#### PROBLEM TO WORK ON:
Return every line of the records that includes the string "goblet".

◆ ◆ ◆

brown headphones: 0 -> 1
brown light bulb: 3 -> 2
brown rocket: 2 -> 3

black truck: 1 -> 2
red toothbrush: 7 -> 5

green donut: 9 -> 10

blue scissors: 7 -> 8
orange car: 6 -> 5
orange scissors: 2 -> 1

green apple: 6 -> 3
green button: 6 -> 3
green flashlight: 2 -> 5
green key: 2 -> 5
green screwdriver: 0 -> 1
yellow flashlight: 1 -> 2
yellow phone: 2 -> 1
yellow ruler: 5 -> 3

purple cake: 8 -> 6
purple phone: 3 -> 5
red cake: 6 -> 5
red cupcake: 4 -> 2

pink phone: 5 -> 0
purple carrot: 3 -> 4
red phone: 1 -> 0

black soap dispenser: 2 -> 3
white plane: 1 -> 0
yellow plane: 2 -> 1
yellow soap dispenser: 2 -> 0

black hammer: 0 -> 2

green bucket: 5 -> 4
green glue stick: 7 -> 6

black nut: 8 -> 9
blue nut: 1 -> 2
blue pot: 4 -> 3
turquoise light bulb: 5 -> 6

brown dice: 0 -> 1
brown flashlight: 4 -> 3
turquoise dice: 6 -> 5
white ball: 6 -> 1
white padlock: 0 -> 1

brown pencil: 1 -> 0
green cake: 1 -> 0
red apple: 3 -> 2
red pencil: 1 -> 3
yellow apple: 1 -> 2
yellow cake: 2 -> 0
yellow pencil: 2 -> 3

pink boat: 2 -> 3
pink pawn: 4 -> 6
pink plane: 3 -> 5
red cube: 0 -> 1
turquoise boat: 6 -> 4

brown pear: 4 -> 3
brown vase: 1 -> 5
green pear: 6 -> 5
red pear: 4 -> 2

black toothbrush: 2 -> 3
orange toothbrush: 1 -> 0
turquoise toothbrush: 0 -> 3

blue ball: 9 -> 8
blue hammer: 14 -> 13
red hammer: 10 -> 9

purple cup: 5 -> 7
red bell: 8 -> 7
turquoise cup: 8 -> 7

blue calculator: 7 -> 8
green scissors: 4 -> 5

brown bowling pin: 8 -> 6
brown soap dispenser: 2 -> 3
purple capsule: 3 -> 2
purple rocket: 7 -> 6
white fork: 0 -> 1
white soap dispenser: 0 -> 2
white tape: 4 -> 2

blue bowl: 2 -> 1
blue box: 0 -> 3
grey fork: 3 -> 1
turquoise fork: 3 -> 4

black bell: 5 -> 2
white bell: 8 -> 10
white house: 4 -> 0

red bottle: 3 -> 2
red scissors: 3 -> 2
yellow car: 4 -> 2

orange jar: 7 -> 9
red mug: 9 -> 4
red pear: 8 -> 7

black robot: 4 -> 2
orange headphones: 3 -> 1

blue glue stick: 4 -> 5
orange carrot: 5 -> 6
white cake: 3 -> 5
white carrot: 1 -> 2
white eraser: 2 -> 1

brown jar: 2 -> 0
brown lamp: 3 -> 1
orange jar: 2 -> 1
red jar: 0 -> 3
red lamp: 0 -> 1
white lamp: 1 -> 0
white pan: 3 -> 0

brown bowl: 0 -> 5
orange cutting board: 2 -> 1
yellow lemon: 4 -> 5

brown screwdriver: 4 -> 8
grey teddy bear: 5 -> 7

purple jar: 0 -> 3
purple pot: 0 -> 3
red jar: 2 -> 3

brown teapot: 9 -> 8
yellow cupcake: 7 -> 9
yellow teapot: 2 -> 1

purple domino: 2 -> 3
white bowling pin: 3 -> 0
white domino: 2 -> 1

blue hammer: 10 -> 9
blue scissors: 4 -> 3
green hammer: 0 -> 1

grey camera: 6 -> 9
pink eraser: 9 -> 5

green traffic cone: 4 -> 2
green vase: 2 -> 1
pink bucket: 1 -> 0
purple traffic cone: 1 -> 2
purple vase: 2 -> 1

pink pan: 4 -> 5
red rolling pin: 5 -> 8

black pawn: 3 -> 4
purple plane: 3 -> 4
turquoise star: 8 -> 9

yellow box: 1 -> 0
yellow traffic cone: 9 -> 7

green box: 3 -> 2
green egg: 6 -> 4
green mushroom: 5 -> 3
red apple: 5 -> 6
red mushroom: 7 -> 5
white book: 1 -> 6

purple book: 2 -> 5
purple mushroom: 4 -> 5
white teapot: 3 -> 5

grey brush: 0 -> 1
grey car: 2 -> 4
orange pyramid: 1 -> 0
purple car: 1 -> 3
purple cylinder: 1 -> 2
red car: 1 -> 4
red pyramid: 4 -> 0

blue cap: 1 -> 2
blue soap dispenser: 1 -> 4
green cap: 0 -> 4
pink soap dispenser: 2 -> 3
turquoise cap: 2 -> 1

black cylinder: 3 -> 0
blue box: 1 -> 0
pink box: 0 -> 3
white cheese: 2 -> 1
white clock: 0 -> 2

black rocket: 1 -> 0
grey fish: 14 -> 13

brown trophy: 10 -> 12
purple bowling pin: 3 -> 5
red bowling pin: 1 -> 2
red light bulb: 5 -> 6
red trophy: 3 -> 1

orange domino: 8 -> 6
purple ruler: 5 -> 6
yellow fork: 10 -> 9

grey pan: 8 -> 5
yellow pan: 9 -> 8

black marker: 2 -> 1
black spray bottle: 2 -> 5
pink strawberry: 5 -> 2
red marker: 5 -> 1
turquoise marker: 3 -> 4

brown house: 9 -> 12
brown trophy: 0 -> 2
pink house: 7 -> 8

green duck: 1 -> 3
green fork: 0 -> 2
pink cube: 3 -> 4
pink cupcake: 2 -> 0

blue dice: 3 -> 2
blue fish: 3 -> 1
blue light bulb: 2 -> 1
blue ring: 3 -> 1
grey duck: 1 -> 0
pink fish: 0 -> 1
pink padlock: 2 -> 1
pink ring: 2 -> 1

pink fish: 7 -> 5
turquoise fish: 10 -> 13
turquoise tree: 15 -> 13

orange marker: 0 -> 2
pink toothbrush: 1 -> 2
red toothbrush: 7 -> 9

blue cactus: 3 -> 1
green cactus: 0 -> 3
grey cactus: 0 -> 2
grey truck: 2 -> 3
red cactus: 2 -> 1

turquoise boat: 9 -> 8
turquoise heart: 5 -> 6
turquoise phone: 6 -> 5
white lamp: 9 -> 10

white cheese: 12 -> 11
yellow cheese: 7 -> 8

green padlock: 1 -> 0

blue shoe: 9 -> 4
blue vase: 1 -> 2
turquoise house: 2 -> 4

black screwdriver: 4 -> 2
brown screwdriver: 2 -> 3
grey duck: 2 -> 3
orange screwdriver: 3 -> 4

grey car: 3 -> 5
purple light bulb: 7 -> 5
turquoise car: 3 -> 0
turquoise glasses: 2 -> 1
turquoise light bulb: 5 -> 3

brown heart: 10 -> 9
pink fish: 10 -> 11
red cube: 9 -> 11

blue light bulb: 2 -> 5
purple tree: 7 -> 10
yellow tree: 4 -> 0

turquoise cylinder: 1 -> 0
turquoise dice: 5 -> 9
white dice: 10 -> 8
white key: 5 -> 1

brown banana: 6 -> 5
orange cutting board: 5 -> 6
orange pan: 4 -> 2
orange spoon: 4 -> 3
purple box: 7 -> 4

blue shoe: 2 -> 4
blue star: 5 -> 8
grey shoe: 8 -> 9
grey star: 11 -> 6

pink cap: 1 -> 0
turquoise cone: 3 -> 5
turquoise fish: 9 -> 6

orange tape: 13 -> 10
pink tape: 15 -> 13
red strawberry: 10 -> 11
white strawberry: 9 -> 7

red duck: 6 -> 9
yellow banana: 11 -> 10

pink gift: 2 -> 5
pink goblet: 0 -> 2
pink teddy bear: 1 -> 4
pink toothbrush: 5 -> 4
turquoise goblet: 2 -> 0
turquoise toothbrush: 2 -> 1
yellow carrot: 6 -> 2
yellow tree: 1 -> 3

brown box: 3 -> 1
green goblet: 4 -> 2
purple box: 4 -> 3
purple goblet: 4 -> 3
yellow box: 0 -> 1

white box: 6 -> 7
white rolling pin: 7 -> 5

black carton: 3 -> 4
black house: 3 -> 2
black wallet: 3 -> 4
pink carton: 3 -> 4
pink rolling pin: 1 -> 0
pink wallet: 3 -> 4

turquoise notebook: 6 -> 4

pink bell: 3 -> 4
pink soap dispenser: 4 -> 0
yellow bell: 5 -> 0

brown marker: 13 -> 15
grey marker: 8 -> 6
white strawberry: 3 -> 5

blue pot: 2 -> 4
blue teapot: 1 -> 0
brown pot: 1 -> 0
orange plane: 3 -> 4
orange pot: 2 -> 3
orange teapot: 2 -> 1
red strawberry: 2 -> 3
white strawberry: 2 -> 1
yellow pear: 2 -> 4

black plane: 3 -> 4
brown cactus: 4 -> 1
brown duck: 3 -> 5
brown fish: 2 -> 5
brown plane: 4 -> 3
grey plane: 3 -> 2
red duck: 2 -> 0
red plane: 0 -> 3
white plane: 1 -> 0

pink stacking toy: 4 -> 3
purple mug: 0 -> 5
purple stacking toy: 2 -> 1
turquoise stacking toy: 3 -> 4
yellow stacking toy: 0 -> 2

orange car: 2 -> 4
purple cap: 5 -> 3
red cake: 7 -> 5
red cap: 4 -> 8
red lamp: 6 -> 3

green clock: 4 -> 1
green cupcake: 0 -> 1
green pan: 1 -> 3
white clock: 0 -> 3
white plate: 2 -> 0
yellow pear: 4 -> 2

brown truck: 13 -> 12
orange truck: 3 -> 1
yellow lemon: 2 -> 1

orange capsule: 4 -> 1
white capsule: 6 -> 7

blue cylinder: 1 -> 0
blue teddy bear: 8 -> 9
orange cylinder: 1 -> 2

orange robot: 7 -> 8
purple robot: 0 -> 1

◆ ◆ ◆

#### WRITTEN SOLUTION:
pink goblet: 0 -> 2
turquoise goblet: 2 -> 0
green goblet: 4 -> 2
purple goblet: 4 -> 3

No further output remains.